_About this exercise_: Taking the first line of the listing as the start and the line containing "(black) (no. 1 from left in" as the end, reproduce everything in between exactly, both ends included.

_Material provided_:
◆ ◆ ◆
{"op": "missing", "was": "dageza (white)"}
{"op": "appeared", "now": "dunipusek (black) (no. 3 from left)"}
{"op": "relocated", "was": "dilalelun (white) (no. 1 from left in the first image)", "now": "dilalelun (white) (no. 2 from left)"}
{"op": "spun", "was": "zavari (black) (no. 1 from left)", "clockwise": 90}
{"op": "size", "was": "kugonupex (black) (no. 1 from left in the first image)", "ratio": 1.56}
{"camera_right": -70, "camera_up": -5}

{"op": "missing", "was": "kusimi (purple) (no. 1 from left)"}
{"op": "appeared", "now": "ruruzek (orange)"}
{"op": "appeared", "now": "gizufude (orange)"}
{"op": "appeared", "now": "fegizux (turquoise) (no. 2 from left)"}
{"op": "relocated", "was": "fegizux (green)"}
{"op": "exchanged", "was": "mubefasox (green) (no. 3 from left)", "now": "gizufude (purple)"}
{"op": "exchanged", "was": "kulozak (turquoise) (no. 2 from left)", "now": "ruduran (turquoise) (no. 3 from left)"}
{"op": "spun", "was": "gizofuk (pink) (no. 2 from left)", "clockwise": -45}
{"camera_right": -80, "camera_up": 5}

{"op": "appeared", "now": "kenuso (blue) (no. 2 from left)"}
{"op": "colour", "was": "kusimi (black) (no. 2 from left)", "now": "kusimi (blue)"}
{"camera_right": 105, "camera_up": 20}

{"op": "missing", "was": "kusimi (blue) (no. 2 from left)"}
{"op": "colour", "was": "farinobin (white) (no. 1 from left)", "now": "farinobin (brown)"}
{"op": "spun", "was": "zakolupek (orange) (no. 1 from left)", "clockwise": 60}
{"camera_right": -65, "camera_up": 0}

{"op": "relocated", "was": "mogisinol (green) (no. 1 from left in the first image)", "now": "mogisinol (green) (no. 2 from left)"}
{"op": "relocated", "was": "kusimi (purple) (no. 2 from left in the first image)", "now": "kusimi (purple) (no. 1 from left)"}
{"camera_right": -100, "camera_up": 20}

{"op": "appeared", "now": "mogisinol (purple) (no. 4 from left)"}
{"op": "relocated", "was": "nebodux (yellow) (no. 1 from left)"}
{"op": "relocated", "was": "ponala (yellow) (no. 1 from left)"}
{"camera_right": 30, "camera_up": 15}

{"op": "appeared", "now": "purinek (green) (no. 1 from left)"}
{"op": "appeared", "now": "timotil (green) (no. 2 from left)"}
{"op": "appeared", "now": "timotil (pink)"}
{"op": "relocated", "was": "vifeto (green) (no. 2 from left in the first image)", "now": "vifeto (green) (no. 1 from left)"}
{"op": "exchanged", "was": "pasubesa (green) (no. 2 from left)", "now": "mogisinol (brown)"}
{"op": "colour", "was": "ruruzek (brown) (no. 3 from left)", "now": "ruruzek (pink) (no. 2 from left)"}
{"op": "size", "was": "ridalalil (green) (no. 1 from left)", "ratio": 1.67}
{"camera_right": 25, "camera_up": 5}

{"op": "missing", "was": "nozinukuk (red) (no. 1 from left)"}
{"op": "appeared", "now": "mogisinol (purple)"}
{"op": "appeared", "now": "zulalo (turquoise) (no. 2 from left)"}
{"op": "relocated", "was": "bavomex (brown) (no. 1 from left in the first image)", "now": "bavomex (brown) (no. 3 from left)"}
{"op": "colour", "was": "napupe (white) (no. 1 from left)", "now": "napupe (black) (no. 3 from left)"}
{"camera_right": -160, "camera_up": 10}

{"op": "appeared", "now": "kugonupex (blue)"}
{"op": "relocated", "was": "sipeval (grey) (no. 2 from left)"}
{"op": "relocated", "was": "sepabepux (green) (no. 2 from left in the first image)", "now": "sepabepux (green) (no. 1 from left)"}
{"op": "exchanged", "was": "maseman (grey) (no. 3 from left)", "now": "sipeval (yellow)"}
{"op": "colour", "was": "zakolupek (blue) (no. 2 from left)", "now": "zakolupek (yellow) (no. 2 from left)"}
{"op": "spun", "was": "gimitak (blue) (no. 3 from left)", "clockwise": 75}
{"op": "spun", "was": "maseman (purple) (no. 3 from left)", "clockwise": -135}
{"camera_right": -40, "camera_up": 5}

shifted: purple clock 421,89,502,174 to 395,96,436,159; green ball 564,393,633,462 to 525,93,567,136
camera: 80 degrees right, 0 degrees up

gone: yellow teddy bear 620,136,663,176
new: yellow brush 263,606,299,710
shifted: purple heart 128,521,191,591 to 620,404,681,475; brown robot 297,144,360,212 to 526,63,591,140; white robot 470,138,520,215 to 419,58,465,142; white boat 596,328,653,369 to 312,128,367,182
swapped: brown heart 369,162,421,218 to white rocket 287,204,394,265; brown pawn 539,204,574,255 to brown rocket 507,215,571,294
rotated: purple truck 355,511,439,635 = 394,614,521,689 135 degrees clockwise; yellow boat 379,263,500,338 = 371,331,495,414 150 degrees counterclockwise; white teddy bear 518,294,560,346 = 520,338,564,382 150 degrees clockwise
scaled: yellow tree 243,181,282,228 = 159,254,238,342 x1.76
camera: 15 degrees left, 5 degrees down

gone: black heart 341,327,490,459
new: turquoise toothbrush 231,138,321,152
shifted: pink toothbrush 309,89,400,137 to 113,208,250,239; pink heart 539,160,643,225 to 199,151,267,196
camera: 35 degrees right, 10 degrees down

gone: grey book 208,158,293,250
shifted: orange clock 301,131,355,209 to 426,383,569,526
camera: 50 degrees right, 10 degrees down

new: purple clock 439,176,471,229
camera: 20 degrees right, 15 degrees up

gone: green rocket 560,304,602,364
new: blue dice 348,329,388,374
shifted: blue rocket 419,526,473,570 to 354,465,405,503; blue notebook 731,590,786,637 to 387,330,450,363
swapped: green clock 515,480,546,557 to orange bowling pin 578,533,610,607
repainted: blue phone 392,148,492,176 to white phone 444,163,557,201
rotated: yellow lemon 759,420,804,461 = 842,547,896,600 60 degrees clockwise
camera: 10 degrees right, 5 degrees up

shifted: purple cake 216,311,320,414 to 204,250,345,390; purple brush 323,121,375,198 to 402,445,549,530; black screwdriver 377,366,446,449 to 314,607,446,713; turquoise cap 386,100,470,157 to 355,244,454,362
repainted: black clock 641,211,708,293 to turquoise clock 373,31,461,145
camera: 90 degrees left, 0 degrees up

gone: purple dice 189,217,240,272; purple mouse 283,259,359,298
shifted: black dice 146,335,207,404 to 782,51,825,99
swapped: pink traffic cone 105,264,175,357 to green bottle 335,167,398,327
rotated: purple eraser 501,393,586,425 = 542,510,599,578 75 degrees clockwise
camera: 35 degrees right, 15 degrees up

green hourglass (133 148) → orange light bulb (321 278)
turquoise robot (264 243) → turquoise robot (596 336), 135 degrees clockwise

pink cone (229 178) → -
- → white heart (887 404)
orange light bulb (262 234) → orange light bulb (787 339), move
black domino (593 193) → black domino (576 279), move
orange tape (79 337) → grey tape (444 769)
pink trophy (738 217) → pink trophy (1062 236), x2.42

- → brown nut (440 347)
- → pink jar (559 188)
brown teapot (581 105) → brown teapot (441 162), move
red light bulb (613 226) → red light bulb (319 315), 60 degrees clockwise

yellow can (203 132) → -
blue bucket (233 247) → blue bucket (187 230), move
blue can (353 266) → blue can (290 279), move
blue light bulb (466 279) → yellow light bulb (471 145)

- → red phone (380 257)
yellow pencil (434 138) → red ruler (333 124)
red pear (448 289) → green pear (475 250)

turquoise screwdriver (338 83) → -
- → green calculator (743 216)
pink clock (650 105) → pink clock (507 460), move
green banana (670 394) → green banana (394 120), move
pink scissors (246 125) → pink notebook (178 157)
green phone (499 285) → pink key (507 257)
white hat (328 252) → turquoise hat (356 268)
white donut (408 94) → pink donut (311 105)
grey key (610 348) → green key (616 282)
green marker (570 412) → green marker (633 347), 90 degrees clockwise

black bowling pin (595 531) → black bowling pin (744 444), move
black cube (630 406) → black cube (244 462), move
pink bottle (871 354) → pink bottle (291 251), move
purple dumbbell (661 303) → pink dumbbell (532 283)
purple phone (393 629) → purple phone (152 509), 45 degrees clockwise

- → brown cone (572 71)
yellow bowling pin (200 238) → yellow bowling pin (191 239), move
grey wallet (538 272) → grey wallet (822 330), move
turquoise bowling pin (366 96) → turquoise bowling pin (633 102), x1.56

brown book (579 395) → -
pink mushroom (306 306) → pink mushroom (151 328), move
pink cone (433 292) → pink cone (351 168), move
◆ ◆ ◆
_Reply to the task_:
{"op": "missing", "was": "dageza (white)"}
{"op": "appeared", "now": "dunipusek (black) (no. 3 from left)"}
{"op": "relocated", "was": "dilalelun (white) (no. 1 from left in the first image)", "now": "dilalelun (white) (no. 2 from left)"}
{"op": "spun", "was": "zavari (black) (no. 1 from left)", "clockwise": 90}
{"op": "size", "was": "kugonupex (black) (no. 1 from left in the first image)", "ratio": 1.56}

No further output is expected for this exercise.